(Records contained in a dataset)

==*==

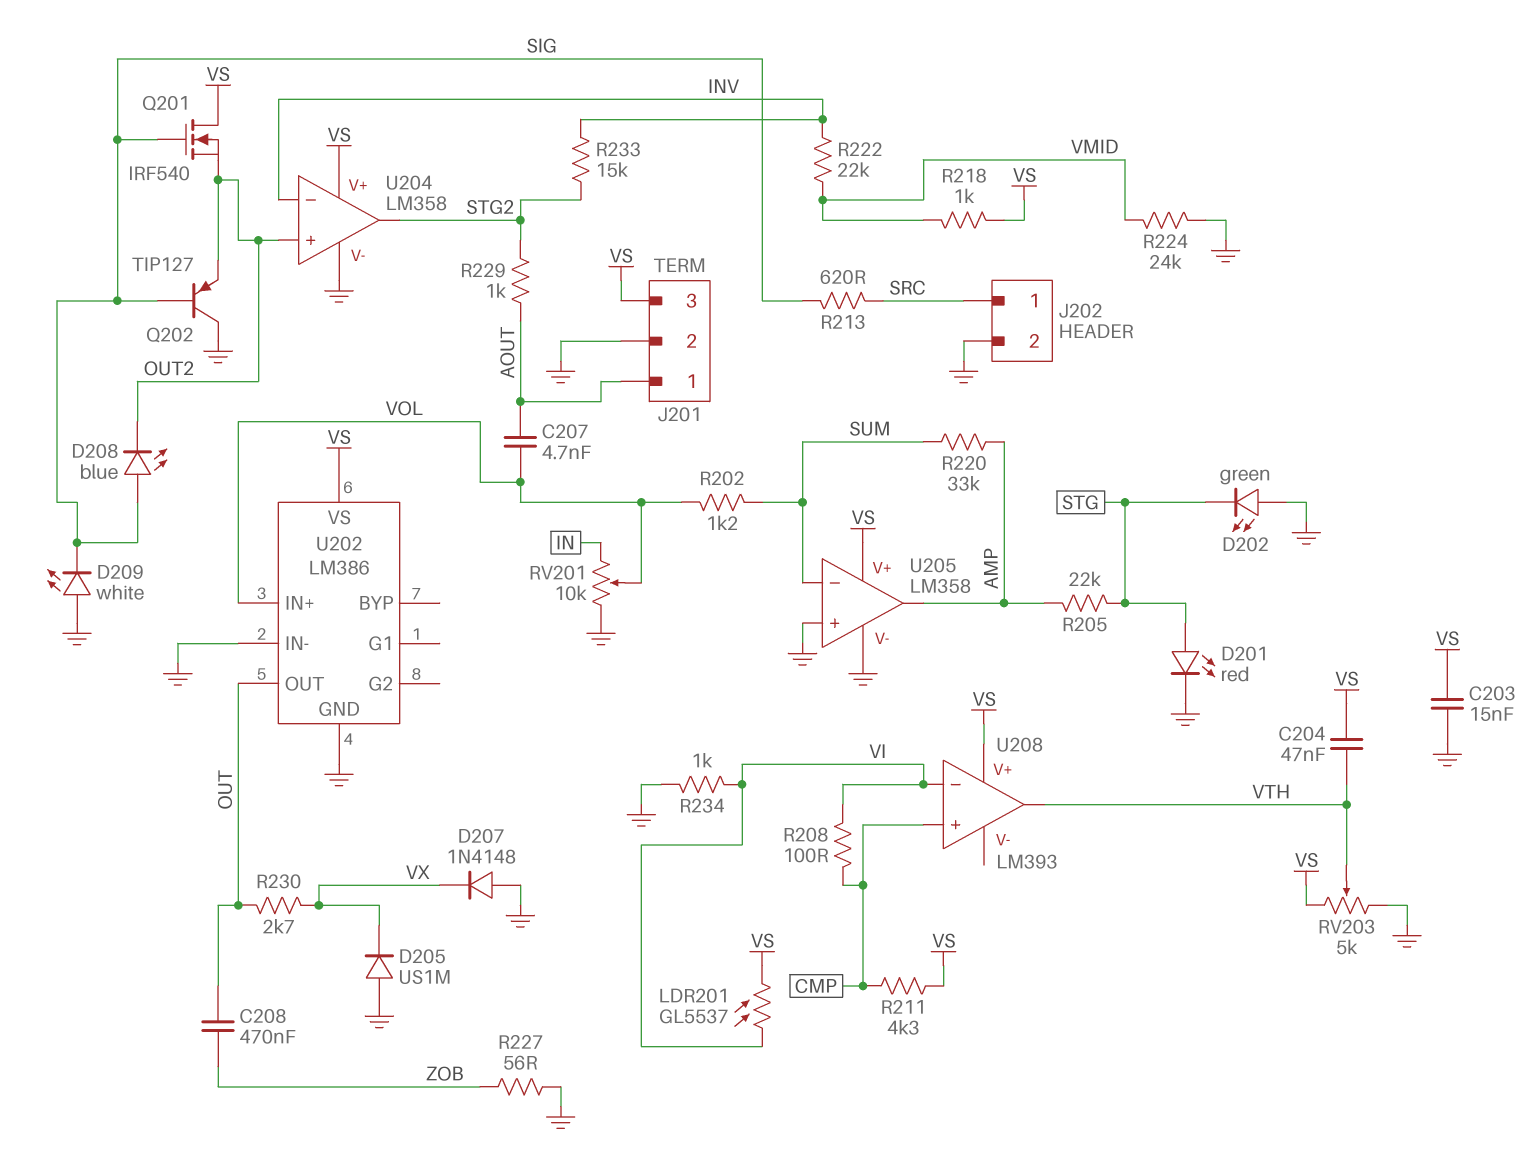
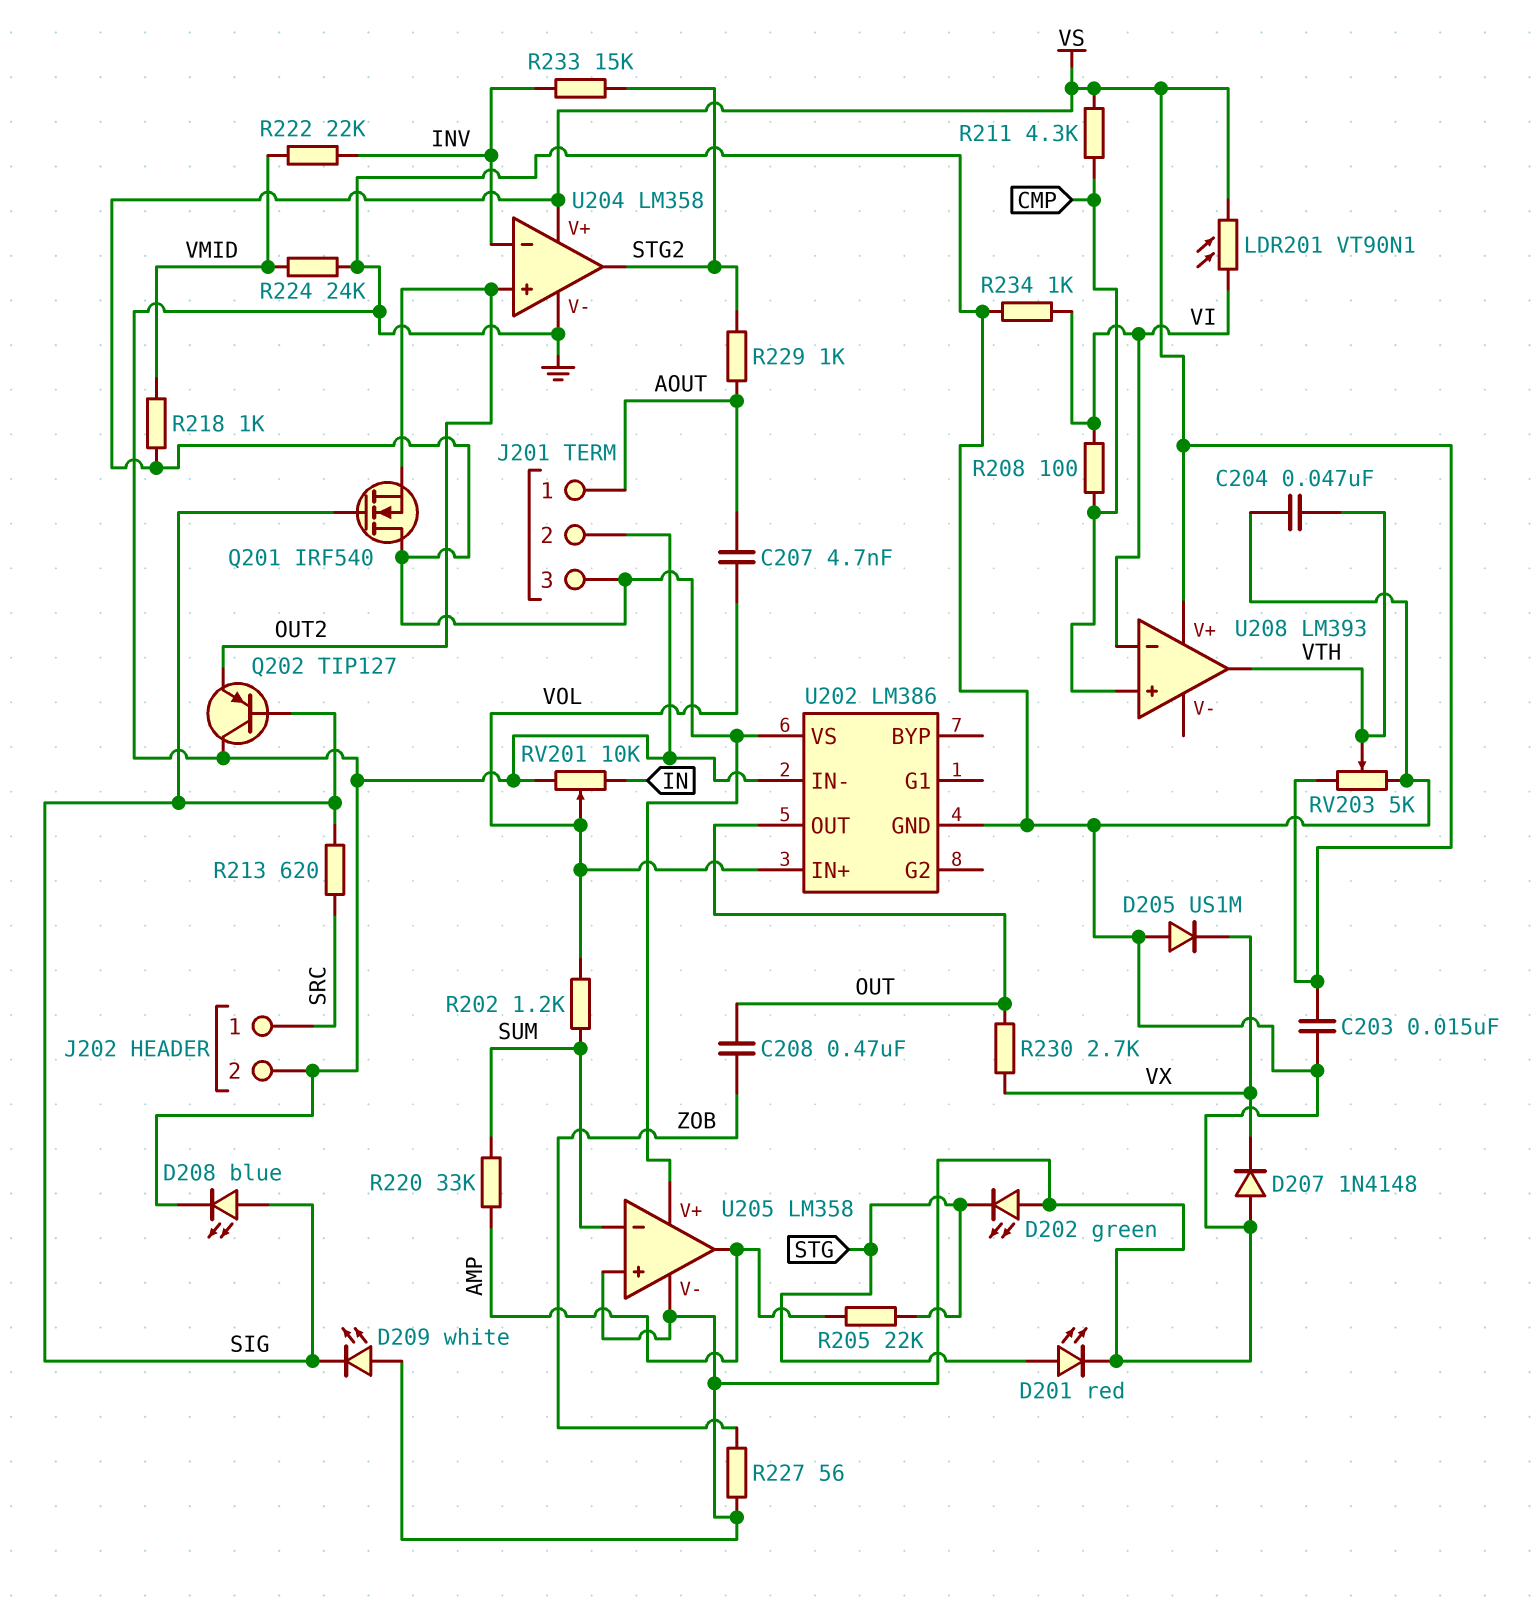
C204: 47nF (VS, VTH) -> 47nF (GND, VTH)
D208: LED blue (A SIG, K OUT2) -> LED blue (A SIG, K GND)
LDR201: GL5537 (VI, VS) -> VT90N1 (VI, VS)

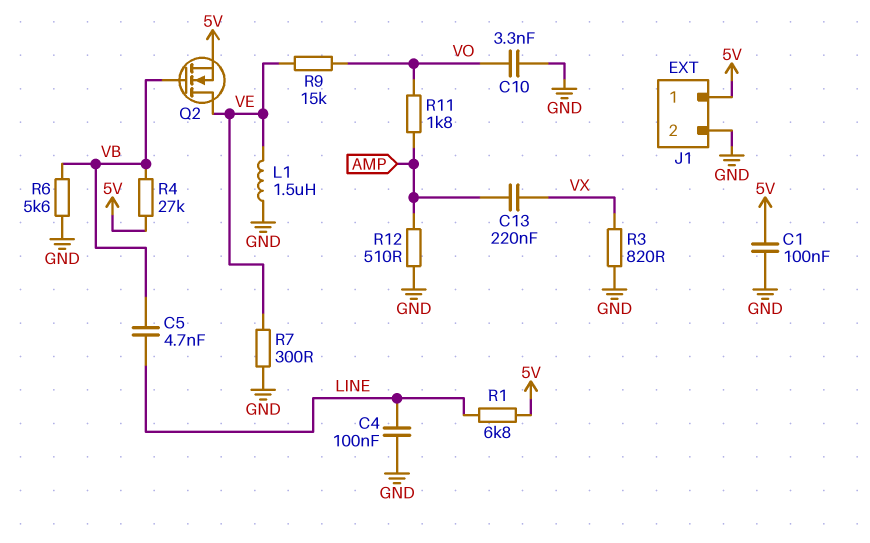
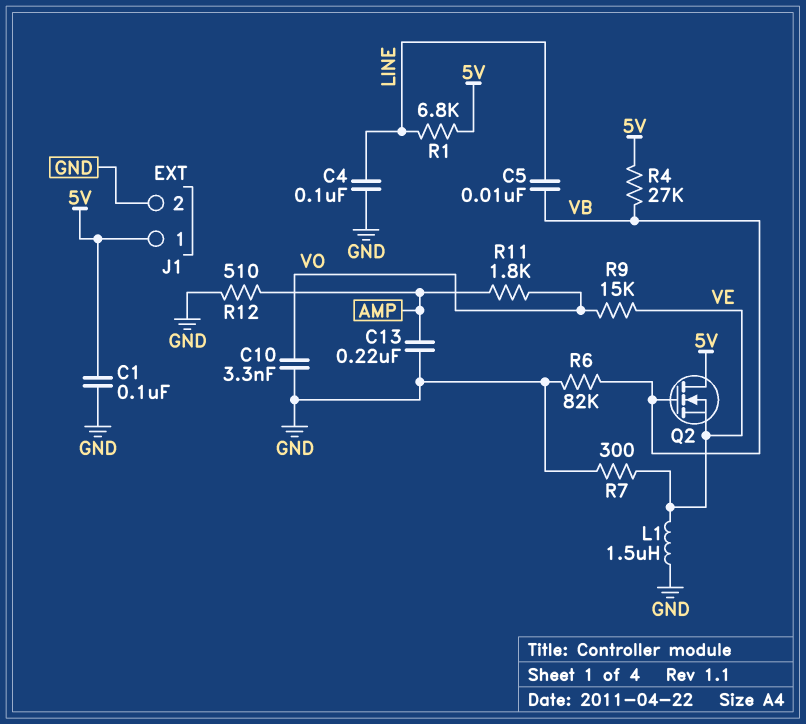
C5: 4.7nF (LINE, VB) -> 10nF (LINE, VB)
C13: 220nF (AMP, VX) -> 220nF (AMP, GND)
Q2: NMOS (G VB, D VE, S 5V) -> NMOS (G VB, D 5V, S VE)
R3: 820 (GND, VX) -> none
R6: 5.6k (GND, VB) -> 82k (GND, VB)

==*==

EXERCISE BRIEF: Give back the records above word for word, minus any image they hold.

RESULT FOR THIS EXERCISE:
C204: 47nF (VS, VTH) -> 47nF (GND, VTH)
D208: LED blue (A SIG, K OUT2) -> LED blue (A SIG, K GND)
LDR201: GL5537 (VI, VS) -> VT90N1 (VI, VS)

C5: 4.7nF (LINE, VB) -> 10nF (LINE, VB)
C13: 220nF (AMP, VX) -> 220nF (AMP, GND)
Q2: NMOS (G VB, D VE, S 5V) -> NMOS (G VB, D 5V, S VE)
R3: 820 (GND, VX) -> none
R6: 5.6k (GND, VB) -> 82k (GND, VB)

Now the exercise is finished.